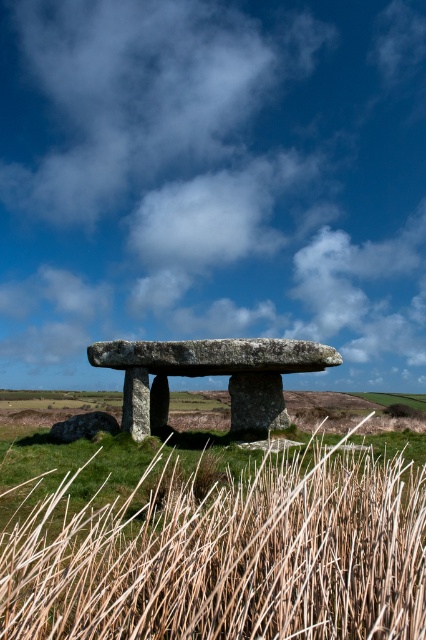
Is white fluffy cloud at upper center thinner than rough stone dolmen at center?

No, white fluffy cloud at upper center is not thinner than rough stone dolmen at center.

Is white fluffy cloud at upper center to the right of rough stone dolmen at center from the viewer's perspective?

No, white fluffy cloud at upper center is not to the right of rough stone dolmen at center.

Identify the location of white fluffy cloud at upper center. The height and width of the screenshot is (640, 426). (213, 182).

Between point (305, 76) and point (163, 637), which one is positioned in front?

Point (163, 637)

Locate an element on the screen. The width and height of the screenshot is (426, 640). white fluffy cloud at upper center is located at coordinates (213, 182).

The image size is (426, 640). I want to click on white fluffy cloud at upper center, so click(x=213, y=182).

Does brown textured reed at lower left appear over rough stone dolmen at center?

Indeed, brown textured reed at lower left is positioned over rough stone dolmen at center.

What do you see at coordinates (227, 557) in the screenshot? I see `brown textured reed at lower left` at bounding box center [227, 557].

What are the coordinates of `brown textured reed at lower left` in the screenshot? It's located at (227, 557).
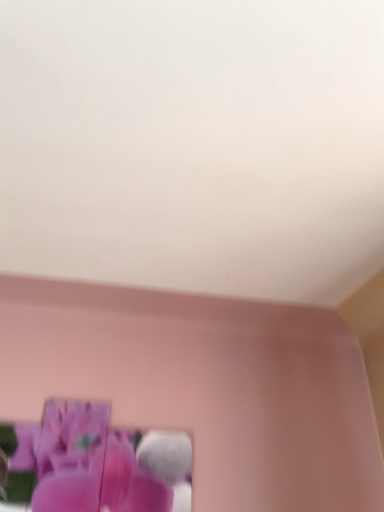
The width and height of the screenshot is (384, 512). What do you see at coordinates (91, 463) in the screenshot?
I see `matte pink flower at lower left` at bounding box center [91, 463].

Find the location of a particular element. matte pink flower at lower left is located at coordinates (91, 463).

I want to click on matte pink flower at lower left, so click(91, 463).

++++++

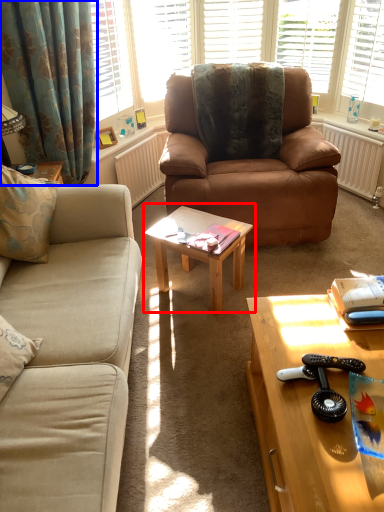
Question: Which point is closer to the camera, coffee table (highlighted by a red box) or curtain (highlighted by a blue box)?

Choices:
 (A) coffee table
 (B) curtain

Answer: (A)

++++++

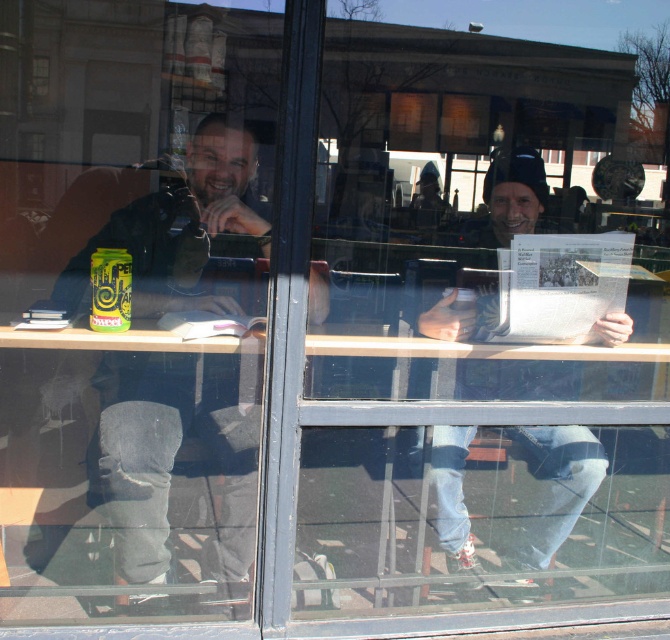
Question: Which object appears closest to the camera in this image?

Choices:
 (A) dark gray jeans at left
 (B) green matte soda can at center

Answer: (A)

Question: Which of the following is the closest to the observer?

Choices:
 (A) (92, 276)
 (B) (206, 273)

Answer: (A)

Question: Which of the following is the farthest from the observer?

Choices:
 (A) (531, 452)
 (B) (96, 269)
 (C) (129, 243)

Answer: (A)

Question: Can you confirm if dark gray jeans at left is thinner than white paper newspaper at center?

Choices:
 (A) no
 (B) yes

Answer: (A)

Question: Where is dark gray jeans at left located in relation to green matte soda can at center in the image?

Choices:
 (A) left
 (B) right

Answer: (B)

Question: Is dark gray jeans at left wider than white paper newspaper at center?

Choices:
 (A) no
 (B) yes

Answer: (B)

++++++

WHAT YOU SHOULD DO: Set down the lines from the one containing "Is white fluffy cloud at upper center thinner" through the one containing "Find the location" exactly, leaving out the pictures.

OUTPUT OF THE EXERCISE:
Is white fluffy cloud at upper center thinner than rough stone dolmen at center?

No, white fluffy cloud at upper center is not thinner than rough stone dolmen at center.

Is white fluffy cloud at upper center to the right of rough stone dolmen at center from the viewer's perspective?

No, white fluffy cloud at upper center is not to the right of rough stone dolmen at center.

Identify the location of white fluffy cloud at upper center. The height and width of the screenshot is (640, 426). (213, 182).

Between point (305, 76) and point (163, 637), which one is positioned in front?

Point (163, 637)

Locate an element on the screen. The width and height of the screenshot is (426, 640). white fluffy cloud at upper center is located at coordinates (213, 182).

The image size is (426, 640). I want to click on white fluffy cloud at upper center, so click(x=213, y=182).

Does brown textured reed at lower left appear over rough stone dolmen at center?

Indeed, brown textured reed at lower left is positioned over rough stone dolmen at center.

What do you see at coordinates (227, 557) in the screenshot? I see `brown textured reed at lower left` at bounding box center [227, 557].

What are the coordinates of `brown textured reed at lower left` in the screenshot? It's located at (227, 557).
The width and height of the screenshot is (384, 512). What do you see at coordinates (91, 463) in the screenshot?
I see `matte pink flower at lower left` at bounding box center [91, 463].

Find the location of a particular element. matte pink flower at lower left is located at coordinates (91, 463).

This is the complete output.